INPUT DATA
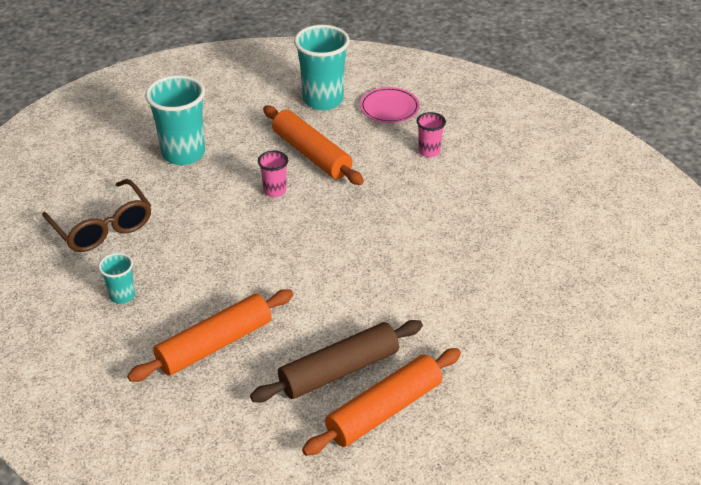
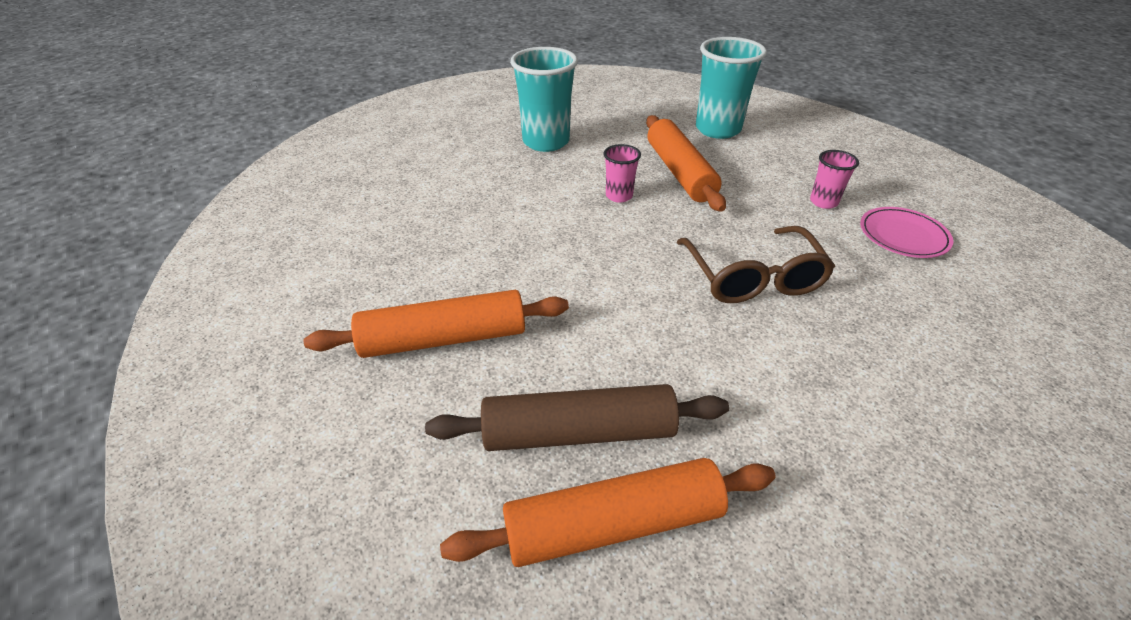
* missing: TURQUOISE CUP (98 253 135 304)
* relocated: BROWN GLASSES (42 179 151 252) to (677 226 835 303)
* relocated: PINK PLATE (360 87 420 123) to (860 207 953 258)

...

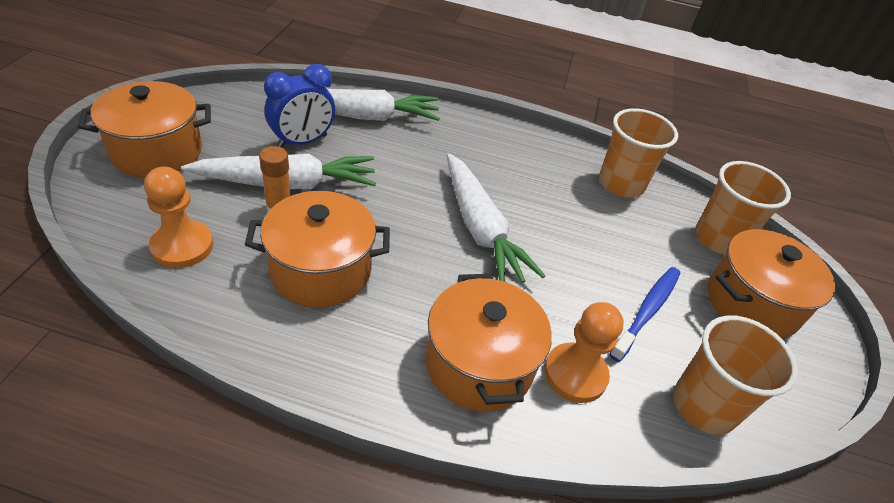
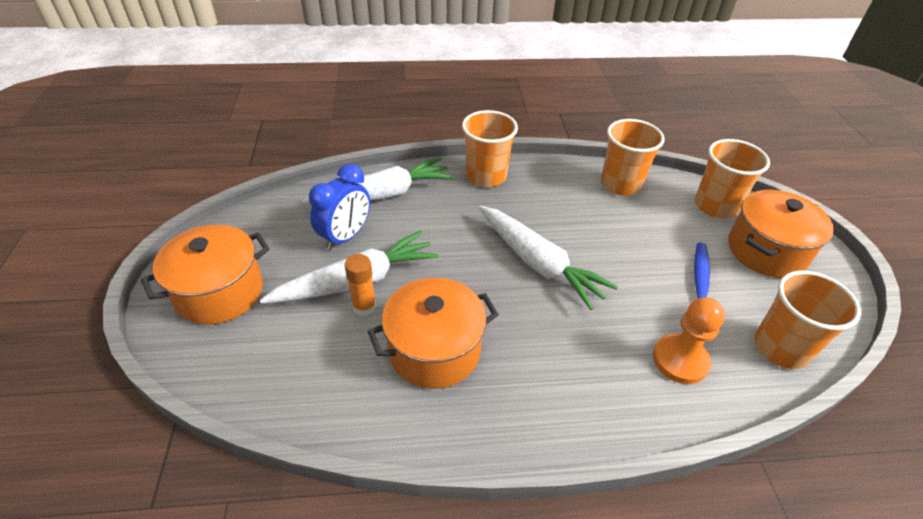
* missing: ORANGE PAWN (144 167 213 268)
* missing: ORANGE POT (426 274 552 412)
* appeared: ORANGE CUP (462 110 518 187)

==

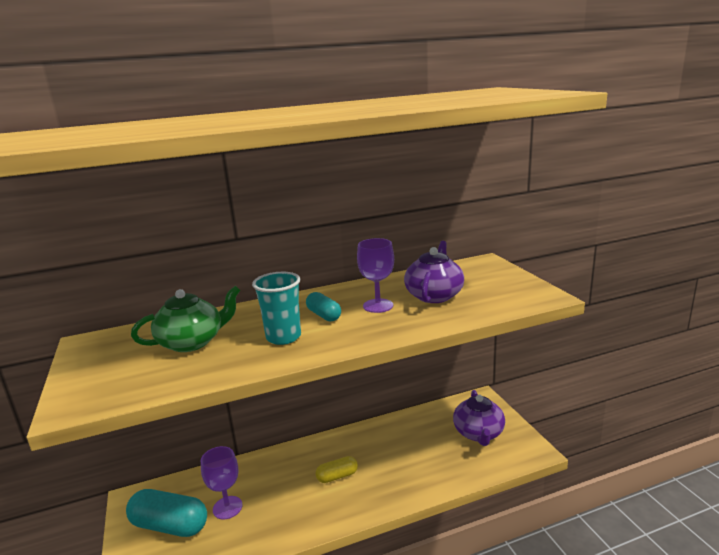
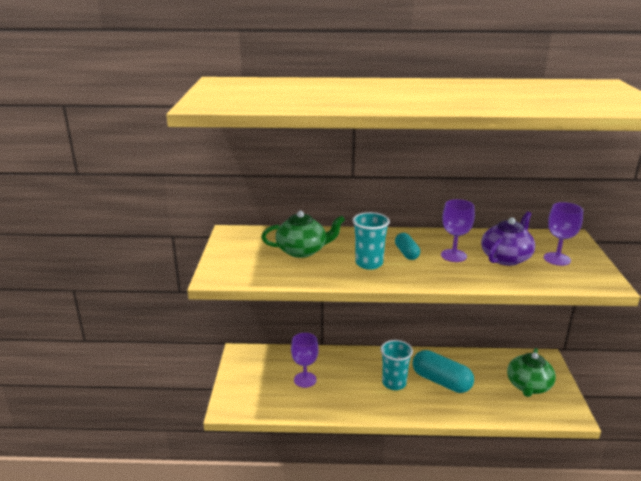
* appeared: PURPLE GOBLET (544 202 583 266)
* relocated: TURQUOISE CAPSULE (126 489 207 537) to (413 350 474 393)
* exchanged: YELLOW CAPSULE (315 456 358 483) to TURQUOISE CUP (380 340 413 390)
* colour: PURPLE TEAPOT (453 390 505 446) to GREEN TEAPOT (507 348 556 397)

ABOUT THIS TASK
Using the data above, extract exactly the lines from the one that holds "274 552 412)" to the one that holds "110 518 187)", both ends included, and no others.

TASK SOLUTION
* missing: ORANGE POT (426 274 552 412)
* appeared: ORANGE CUP (462 110 518 187)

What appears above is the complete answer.